- Activity: Locate the word "gift" in the data below, then copy every line that holds it.

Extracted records
◆ ◆ ◆ ◆ ◆
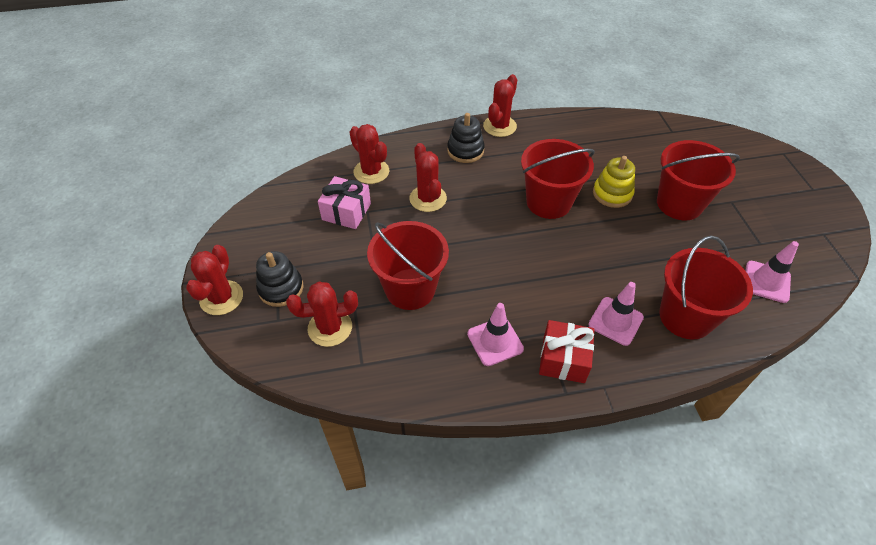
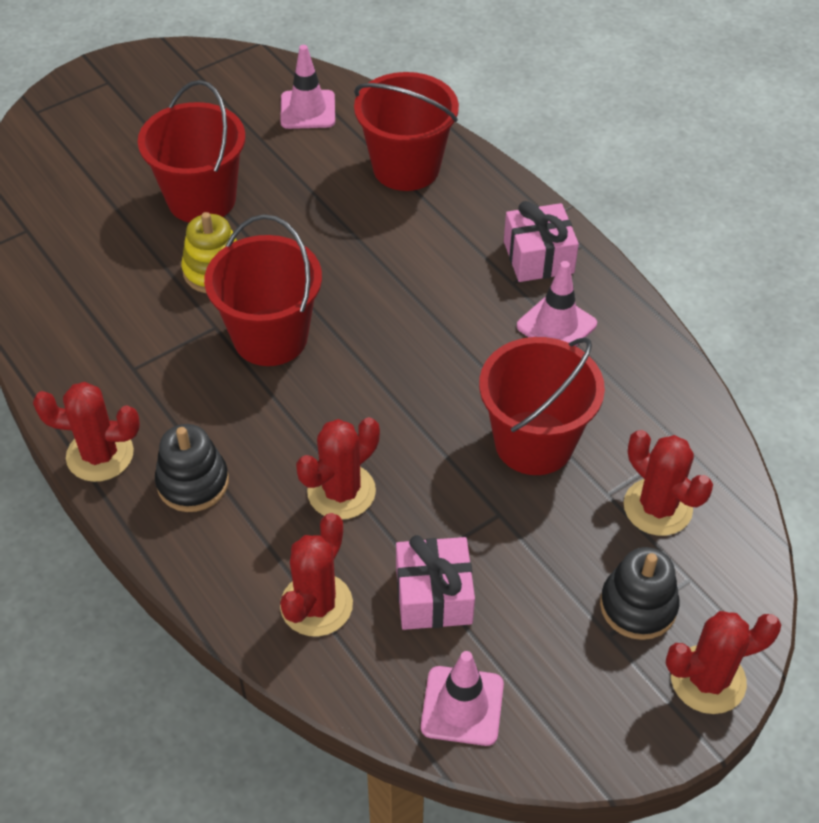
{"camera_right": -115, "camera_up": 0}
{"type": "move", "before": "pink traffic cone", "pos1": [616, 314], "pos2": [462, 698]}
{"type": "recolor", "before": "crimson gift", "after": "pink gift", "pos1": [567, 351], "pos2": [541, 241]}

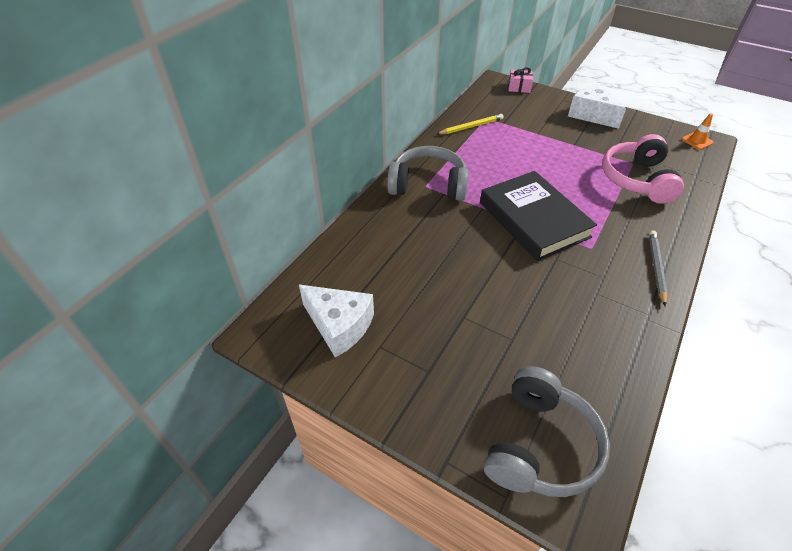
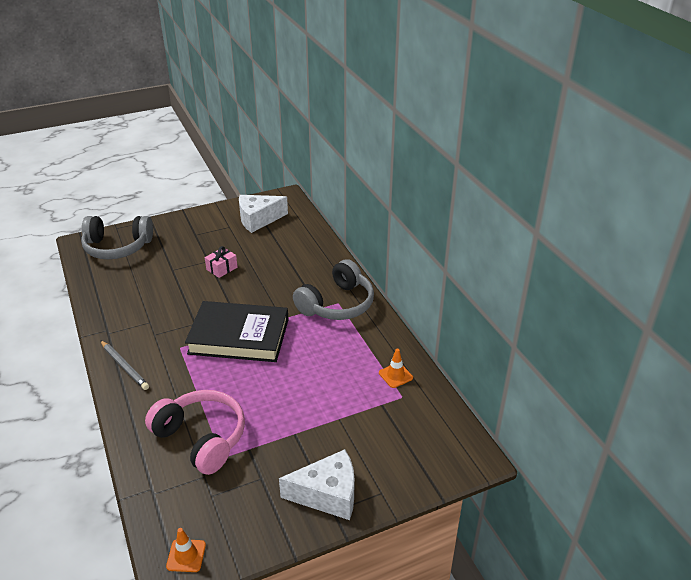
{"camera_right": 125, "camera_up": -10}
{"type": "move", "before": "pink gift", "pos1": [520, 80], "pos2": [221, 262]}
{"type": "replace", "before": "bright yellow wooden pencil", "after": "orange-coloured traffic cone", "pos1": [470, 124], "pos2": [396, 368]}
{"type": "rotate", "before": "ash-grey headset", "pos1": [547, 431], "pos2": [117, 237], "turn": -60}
◆ ◆ ◆ ◆ ◆
- Result of this exercise:
{"type": "recolor", "before": "crimson gift", "after": "pink gift", "pos1": [567, 351], "pos2": [541, 241]}
{"type": "move", "before": "pink gift", "pos1": [520, 80], "pos2": [221, 262]}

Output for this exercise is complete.